Registros extraídos:
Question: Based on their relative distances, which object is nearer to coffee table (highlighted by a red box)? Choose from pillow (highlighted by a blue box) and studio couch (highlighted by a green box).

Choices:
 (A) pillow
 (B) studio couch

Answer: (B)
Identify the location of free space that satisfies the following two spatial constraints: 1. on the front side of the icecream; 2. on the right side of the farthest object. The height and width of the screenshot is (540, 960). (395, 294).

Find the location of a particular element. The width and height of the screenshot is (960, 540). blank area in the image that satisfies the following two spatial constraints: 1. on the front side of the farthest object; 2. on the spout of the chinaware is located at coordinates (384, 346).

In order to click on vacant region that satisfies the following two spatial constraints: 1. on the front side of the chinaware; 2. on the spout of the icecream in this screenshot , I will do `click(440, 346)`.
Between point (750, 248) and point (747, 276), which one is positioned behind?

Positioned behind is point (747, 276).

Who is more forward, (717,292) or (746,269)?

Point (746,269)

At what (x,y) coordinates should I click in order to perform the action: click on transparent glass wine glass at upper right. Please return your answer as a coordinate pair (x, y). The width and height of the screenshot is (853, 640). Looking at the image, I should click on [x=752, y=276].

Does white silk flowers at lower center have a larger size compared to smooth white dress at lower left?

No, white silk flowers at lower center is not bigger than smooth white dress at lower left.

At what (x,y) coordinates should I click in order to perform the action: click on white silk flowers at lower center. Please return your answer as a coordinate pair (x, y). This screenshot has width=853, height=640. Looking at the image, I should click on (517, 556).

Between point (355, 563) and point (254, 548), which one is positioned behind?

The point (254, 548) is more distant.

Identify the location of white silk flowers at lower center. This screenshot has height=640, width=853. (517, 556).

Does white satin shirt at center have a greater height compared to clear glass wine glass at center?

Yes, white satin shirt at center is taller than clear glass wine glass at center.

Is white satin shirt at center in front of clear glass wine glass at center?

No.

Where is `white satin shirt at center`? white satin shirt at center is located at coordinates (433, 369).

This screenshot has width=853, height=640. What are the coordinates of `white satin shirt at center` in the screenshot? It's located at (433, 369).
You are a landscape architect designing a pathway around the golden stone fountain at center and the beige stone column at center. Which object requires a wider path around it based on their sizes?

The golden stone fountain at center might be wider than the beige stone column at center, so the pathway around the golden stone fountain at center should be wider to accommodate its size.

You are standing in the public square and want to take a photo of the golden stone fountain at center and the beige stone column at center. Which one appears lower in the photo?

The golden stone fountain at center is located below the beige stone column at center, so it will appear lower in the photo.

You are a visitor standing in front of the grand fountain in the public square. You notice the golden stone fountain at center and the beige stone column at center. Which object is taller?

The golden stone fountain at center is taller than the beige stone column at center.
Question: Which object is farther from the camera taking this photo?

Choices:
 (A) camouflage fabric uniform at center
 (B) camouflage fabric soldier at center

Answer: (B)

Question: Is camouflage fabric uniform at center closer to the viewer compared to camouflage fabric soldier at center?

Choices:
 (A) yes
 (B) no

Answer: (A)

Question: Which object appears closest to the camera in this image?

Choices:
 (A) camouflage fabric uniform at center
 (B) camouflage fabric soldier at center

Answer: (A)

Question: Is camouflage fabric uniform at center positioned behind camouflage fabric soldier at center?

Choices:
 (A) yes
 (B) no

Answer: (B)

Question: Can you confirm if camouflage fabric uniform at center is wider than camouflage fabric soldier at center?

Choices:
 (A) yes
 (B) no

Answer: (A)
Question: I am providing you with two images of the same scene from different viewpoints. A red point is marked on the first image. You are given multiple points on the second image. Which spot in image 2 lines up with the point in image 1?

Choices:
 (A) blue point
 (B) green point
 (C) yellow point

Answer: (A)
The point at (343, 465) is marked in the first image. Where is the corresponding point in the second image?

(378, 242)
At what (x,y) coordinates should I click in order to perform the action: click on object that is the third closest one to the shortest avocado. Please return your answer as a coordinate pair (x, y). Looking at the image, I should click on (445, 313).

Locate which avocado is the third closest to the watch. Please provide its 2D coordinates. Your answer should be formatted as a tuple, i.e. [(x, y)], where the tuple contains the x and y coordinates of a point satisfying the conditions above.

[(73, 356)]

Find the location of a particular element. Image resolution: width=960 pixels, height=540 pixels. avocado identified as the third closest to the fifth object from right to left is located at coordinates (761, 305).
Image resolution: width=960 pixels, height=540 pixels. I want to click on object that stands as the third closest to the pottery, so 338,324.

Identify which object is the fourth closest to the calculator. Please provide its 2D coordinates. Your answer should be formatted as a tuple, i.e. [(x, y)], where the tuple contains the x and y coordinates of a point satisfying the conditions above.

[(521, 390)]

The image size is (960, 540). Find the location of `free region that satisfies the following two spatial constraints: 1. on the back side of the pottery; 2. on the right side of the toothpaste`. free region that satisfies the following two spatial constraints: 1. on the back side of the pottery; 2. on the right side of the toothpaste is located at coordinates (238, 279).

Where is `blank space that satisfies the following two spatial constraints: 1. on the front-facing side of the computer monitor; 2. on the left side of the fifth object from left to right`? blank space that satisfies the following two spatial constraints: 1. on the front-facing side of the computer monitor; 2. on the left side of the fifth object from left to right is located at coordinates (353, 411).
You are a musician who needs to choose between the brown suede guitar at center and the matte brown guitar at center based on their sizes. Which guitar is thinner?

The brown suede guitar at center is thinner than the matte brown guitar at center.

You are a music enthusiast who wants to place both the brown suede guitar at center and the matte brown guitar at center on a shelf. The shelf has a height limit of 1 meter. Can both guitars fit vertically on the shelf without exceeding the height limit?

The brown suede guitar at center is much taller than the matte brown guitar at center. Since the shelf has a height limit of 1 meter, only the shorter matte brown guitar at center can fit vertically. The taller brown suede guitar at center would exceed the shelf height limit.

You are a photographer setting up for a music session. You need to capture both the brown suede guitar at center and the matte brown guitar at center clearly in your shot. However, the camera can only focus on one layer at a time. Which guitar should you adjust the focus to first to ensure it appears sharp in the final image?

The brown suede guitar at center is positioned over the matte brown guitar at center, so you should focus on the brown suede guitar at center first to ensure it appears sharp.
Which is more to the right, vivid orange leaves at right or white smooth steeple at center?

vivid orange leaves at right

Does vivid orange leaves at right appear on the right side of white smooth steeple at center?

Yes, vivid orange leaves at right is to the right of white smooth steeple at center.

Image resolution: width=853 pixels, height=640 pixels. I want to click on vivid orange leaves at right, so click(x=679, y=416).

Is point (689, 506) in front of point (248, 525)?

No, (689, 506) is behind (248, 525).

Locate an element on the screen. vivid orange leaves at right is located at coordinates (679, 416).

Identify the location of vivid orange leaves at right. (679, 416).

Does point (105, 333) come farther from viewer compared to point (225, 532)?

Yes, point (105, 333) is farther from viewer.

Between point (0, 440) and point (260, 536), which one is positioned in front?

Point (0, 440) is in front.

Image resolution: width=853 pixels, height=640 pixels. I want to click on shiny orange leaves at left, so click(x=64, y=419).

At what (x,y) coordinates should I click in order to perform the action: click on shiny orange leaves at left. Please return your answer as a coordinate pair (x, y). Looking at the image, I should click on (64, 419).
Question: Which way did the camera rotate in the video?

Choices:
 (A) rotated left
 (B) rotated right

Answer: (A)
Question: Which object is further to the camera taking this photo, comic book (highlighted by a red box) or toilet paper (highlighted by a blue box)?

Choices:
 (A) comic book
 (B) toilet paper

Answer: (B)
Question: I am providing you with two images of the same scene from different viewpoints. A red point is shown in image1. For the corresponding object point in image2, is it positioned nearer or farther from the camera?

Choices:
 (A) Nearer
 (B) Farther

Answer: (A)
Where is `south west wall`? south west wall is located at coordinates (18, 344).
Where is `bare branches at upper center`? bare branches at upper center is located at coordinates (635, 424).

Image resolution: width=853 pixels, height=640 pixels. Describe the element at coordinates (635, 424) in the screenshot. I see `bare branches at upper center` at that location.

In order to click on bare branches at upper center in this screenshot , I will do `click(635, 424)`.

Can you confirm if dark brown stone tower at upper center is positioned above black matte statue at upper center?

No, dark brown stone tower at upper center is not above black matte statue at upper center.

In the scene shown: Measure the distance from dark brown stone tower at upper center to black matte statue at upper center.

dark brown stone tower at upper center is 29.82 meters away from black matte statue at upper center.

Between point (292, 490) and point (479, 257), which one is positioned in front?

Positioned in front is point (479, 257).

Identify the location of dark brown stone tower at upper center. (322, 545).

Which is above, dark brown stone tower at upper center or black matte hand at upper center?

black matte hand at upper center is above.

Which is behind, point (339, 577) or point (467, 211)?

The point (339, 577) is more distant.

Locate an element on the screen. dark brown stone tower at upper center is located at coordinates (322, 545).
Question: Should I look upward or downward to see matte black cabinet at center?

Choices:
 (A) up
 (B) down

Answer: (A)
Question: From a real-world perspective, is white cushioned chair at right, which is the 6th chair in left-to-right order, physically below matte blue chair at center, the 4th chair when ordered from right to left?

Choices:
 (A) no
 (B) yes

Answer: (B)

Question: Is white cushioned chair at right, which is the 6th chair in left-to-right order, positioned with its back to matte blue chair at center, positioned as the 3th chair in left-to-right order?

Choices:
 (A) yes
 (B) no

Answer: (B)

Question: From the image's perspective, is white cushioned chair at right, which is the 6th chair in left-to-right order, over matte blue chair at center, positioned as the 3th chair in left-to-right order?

* _Requisitos do exercício_: Apresente como lista numerada as linhas dos registros acima, começando na que contém "This screenshot has width=853, height=640. What" e terminando na que contém "You are a landscape". Omita as linhas em branco.

* _Solução da tarefa_:
1. This screenshot has width=853, height=640. What are the coordinates of `white satin shirt at center` in the screenshot? It's located at (433, 369).
2. You are a landscape architect designing a pathway around the golden stone fountain at center and the beige stone column at center. Which object requires a wider path around it based on their sizes?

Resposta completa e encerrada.